TO DO: Skip the pictures. Quote every line below, exactly, from the one with "purple toothbrush: 1 -> 3" through the final line.

LISTED ENTRIES:

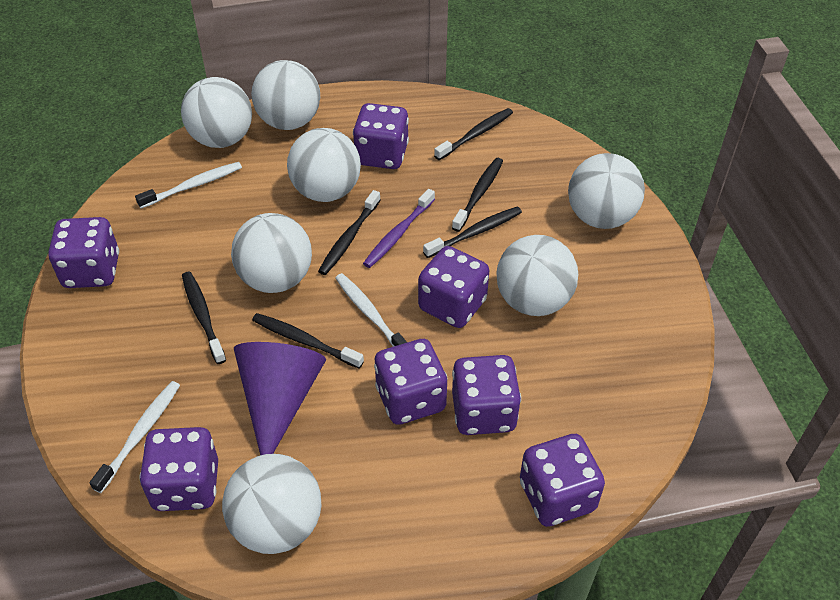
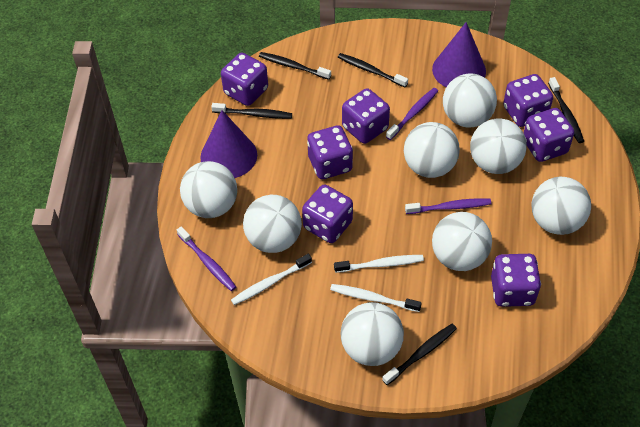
black toothbrush: 6 -> 5
purple cone: 1 -> 2
purple toothbrush: 1 -> 3
white ball: 7 -> 8

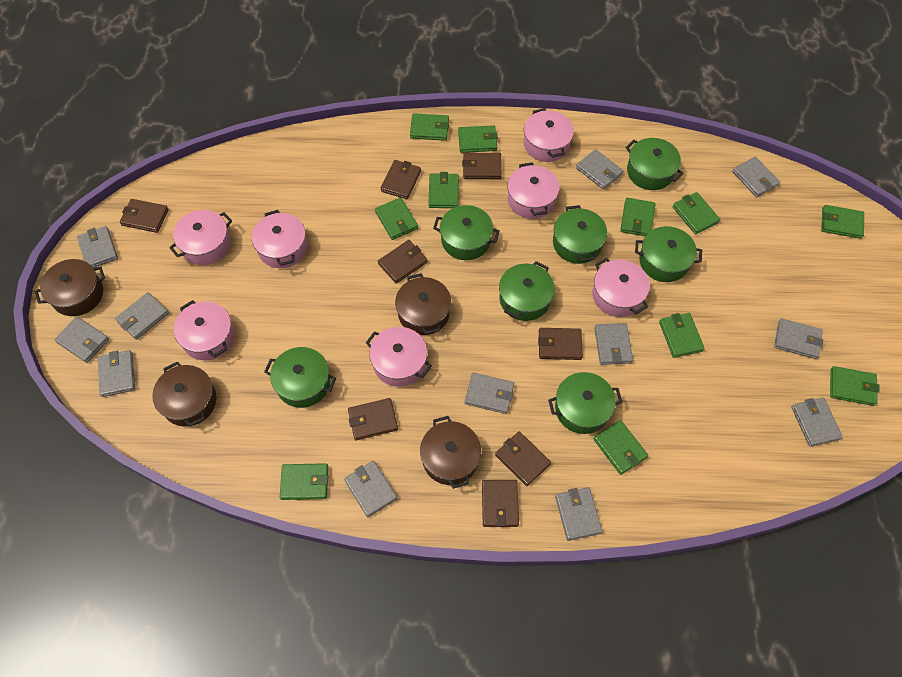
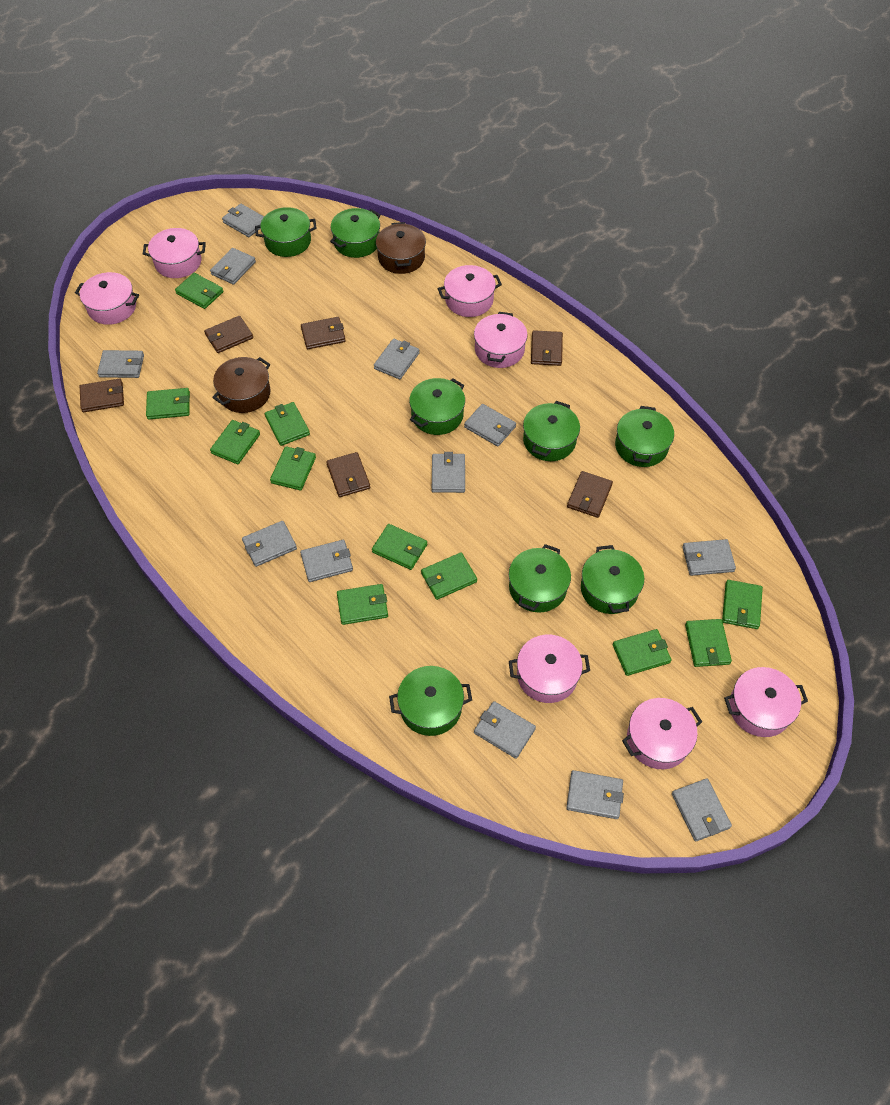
brown pot: 4 -> 2
brown wallet: 8 -> 6
green pot: 7 -> 8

EXERCISE RESPONSE:
purple toothbrush: 1 -> 3
white ball: 7 -> 8

brown pot: 4 -> 2
brown wallet: 8 -> 6
green pot: 7 -> 8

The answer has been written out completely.